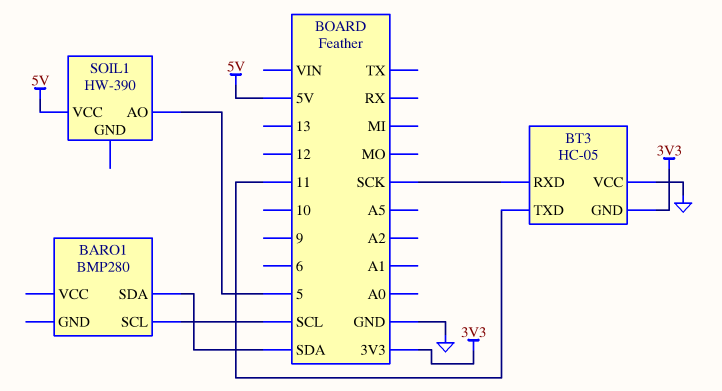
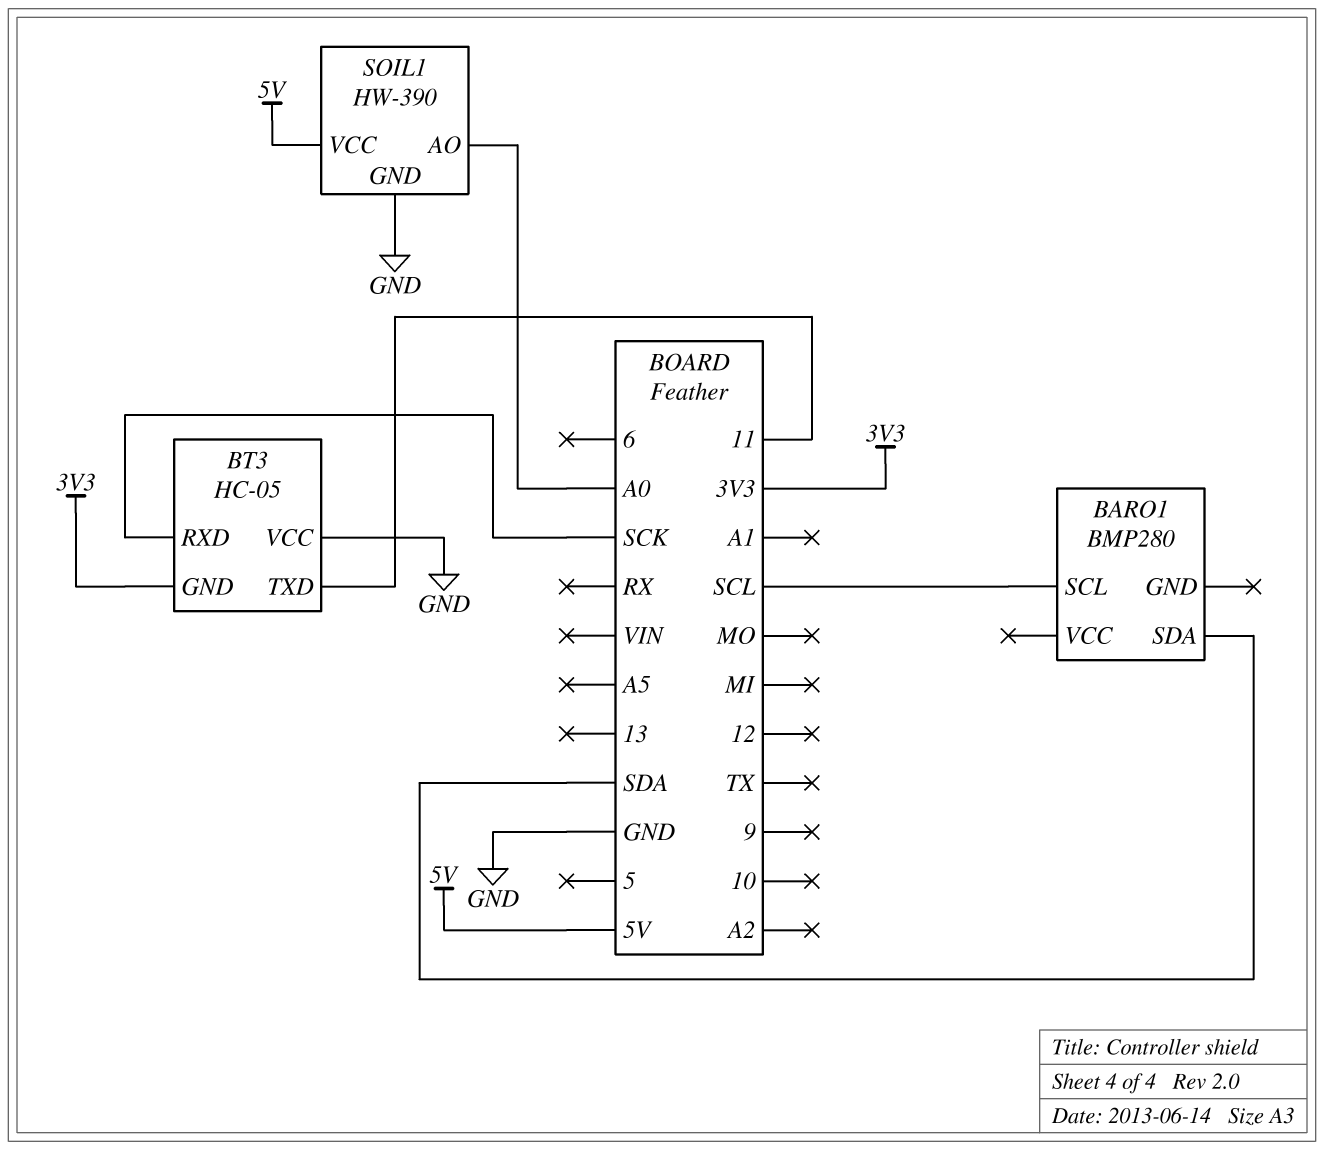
SOIL1 pin AO: 5 -> A0
SOIL1 pin GND: none -> GND

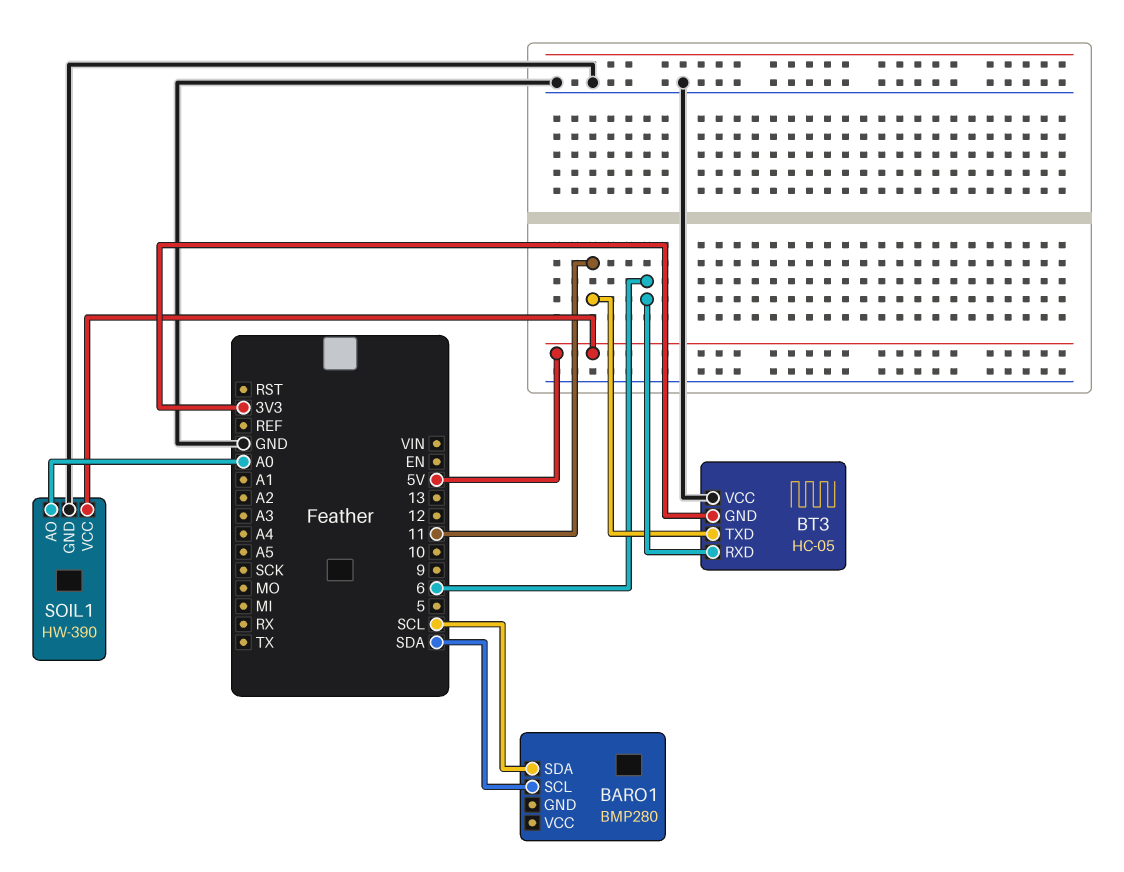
BARO1 pin SCL: SCL -> SDA
BARO1 pin SDA: SDA -> SCL
BT3 pin RXD: SCK -> 6

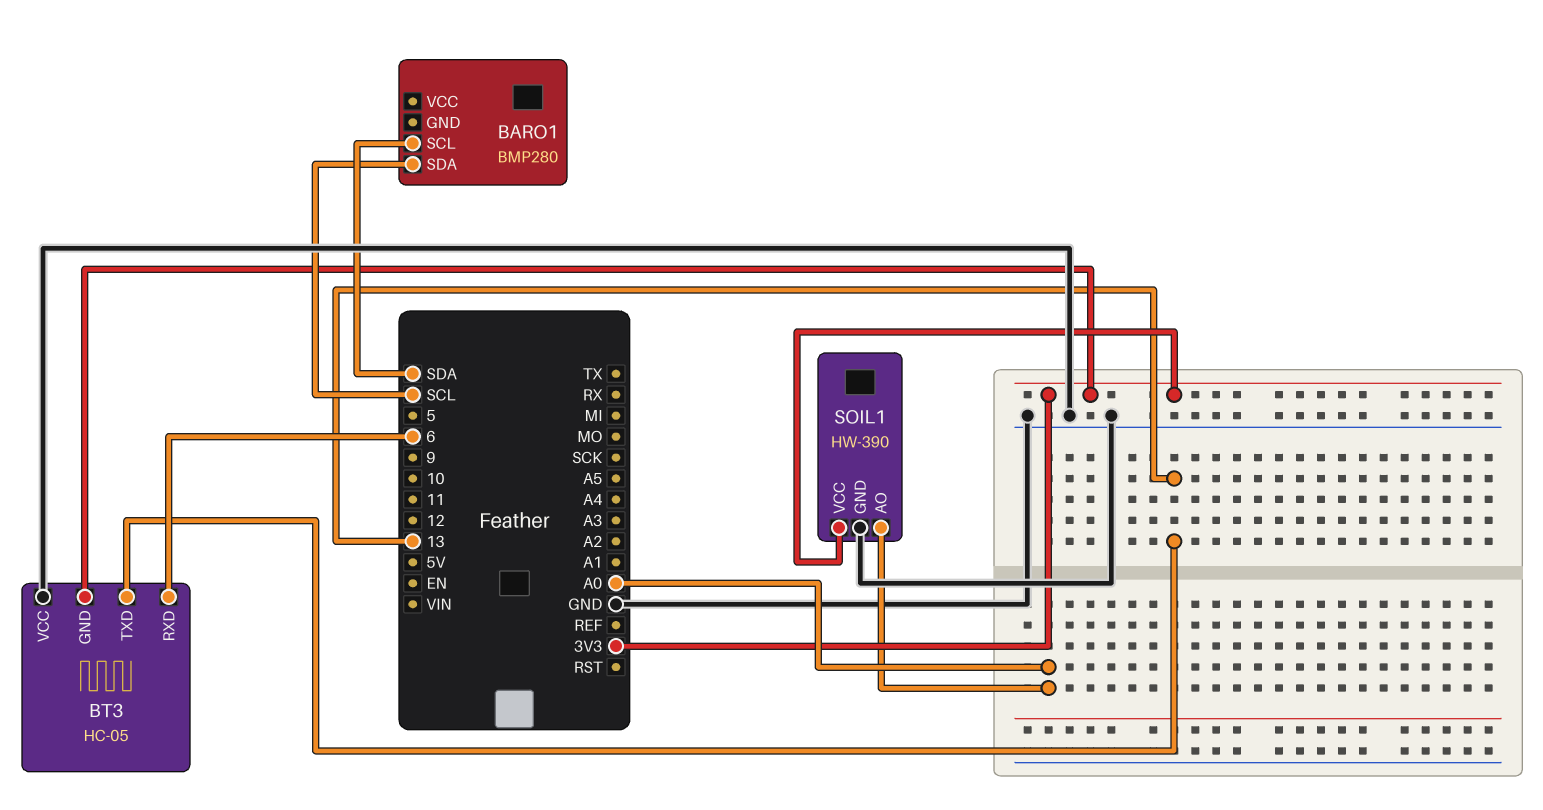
BT3 pin TXD: 11 -> 13
SOIL1 pin VCC: 5V -> 3V3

- [WHAT YOU NEED TO DO]
Give the complete material again, exactly as written. Do not include the pictures.

- [SOLVED EXERCISE]
SOIL1 pin AO: 5 -> A0
SOIL1 pin GND: none -> GND

BARO1 pin SCL: SCL -> SDA
BARO1 pin SDA: SDA -> SCL
BT3 pin RXD: SCK -> 6

BT3 pin TXD: 11 -> 13
SOIL1 pin VCC: 5V -> 3V3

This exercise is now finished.